- Task objective:
Your answer should be the line that contains "black semicircle: rotated" and each line after it, restated word for word through the final line of the entries.

Start of Material supplied

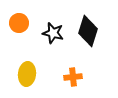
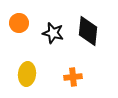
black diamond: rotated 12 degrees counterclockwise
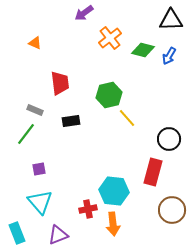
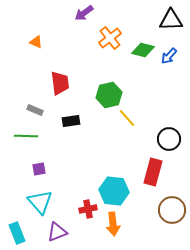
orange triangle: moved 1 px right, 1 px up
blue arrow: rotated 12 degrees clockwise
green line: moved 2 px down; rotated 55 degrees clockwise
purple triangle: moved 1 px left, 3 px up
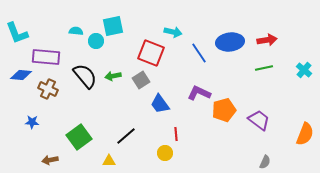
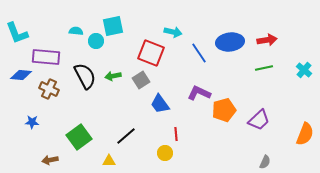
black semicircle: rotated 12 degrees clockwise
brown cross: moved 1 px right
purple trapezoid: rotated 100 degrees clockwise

End of Material supplied

- Task solution:
black semicircle: rotated 12 degrees clockwise
brown cross: moved 1 px right
purple trapezoid: rotated 100 degrees clockwise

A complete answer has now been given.